[[ Information provided, beginning ]]

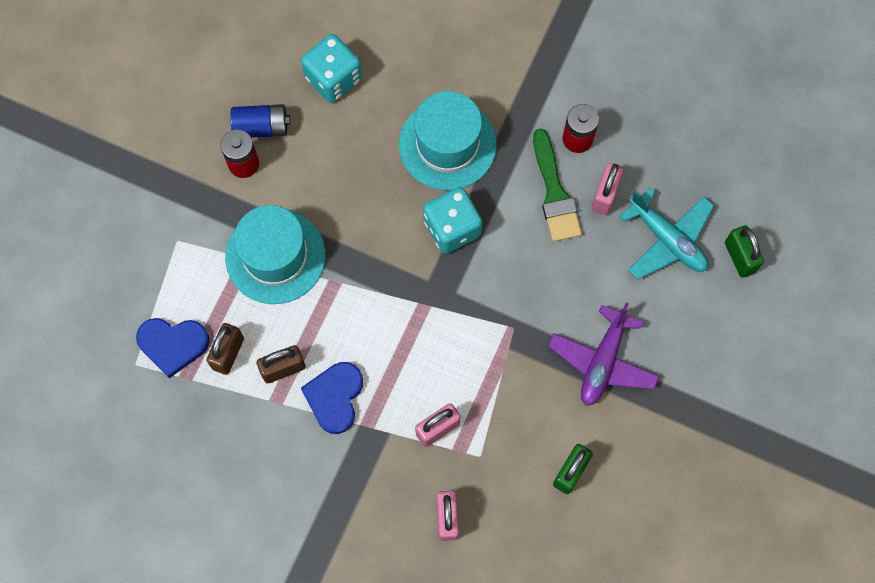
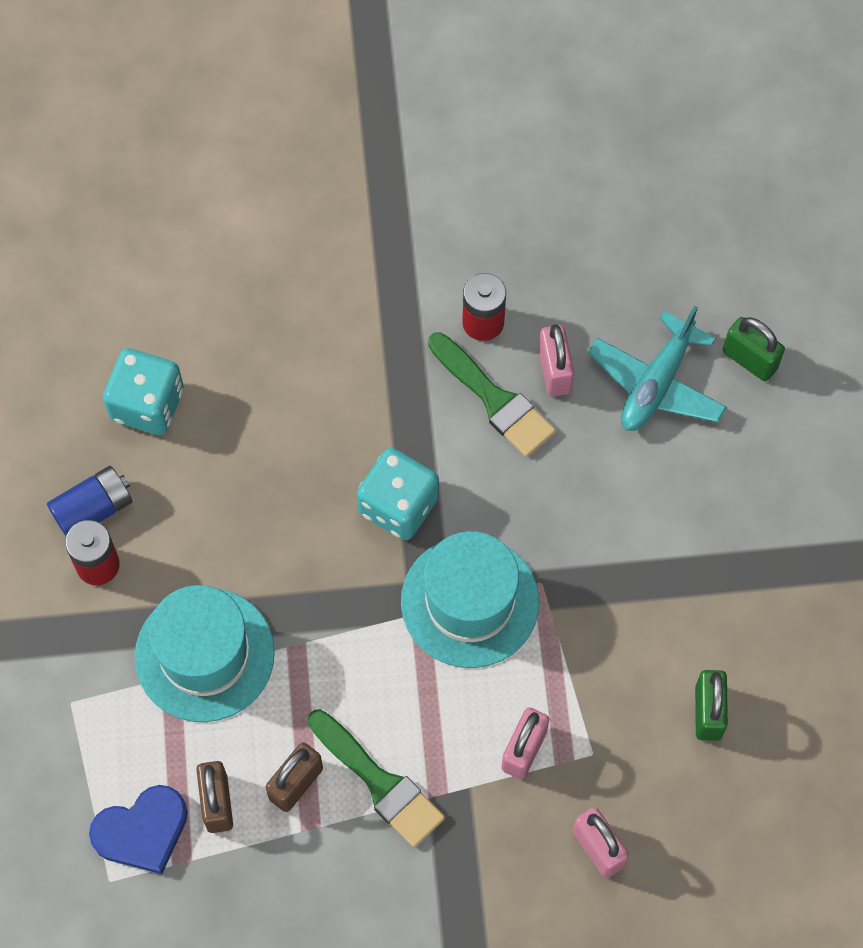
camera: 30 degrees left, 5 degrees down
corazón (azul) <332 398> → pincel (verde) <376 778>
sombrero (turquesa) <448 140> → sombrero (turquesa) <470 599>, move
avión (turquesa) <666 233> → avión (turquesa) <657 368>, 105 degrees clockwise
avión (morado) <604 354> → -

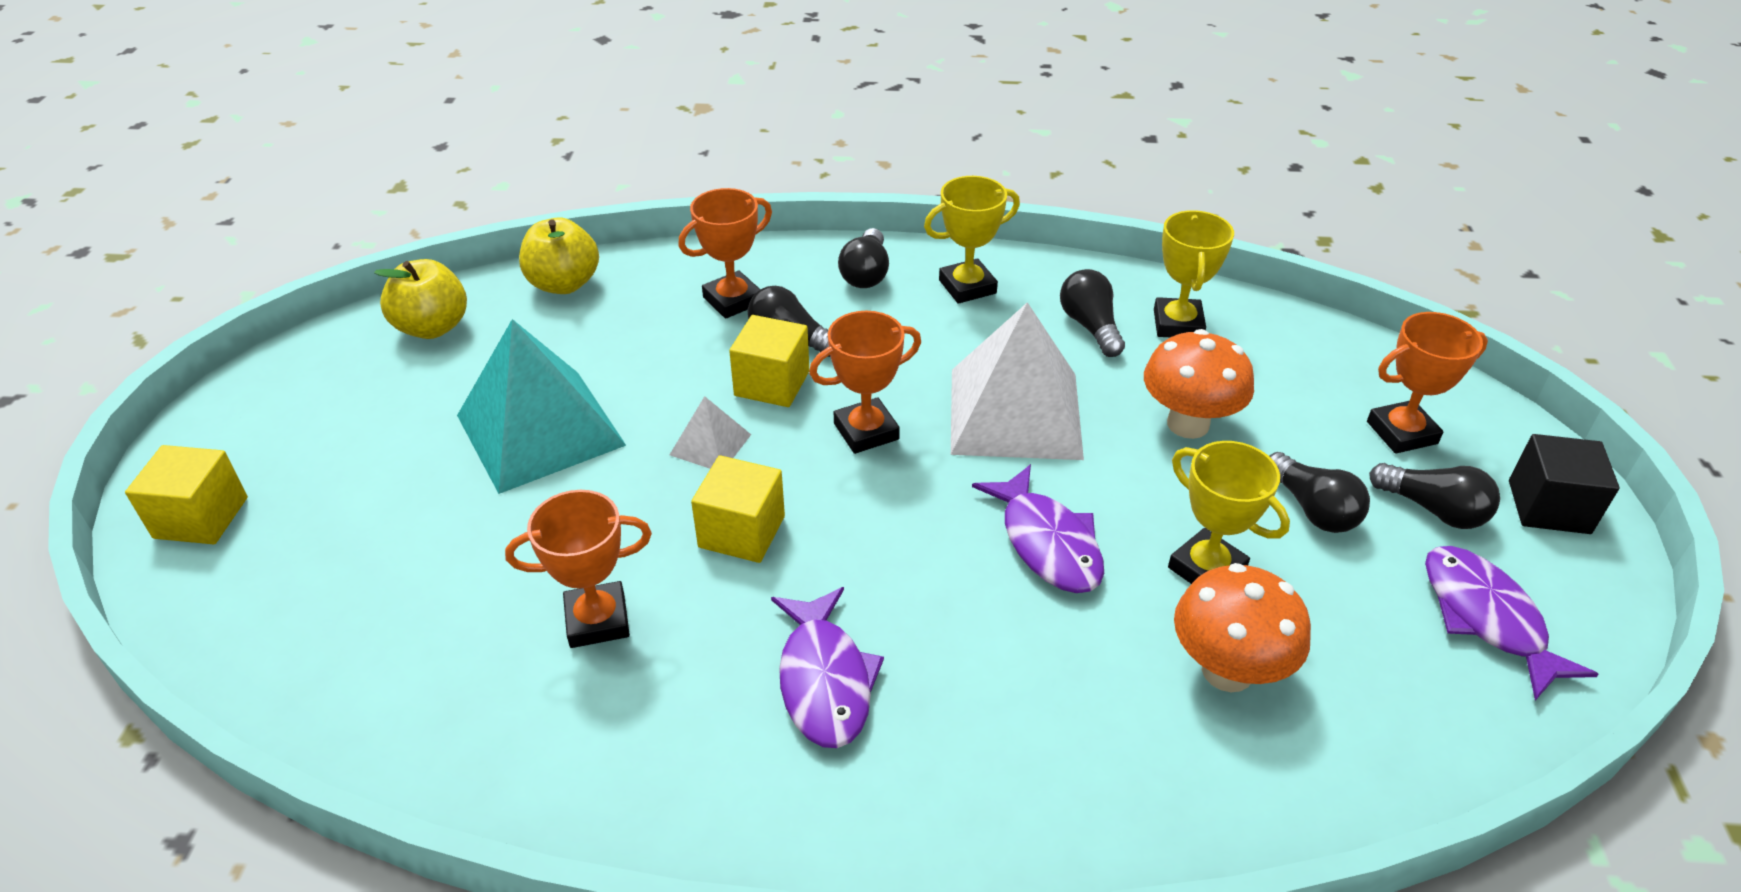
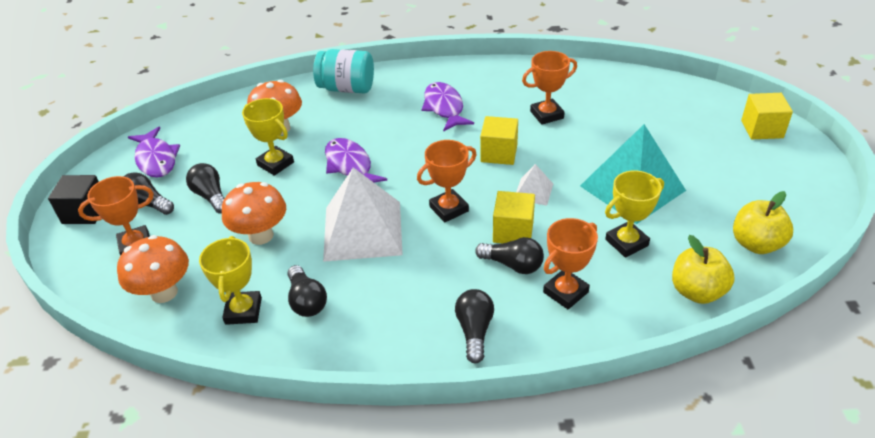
camera: 175 degrees right, 0 degrees up
- → seta (naranja) <153 269>
- → tarro (turquesa) <343 71>
trofeo (amarillo) <972 240> → trofeo (amarillo) <634 214>, move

[[ Information provided, end ]]

Retype the records in full, exactly as given, and omit the pictures.

camera: 30 degrees left, 5 degrees down
corazón (azul) <332 398> → pincel (verde) <376 778>
sombrero (turquesa) <448 140> → sombrero (turquesa) <470 599>, move
avión (turquesa) <666 233> → avión (turquesa) <657 368>, 105 degrees clockwise
avión (morado) <604 354> → -

camera: 175 degrees right, 0 degrees up
- → seta (naranja) <153 269>
- → tarro (turquesa) <343 71>
trofeo (amarillo) <972 240> → trofeo (amarillo) <634 214>, move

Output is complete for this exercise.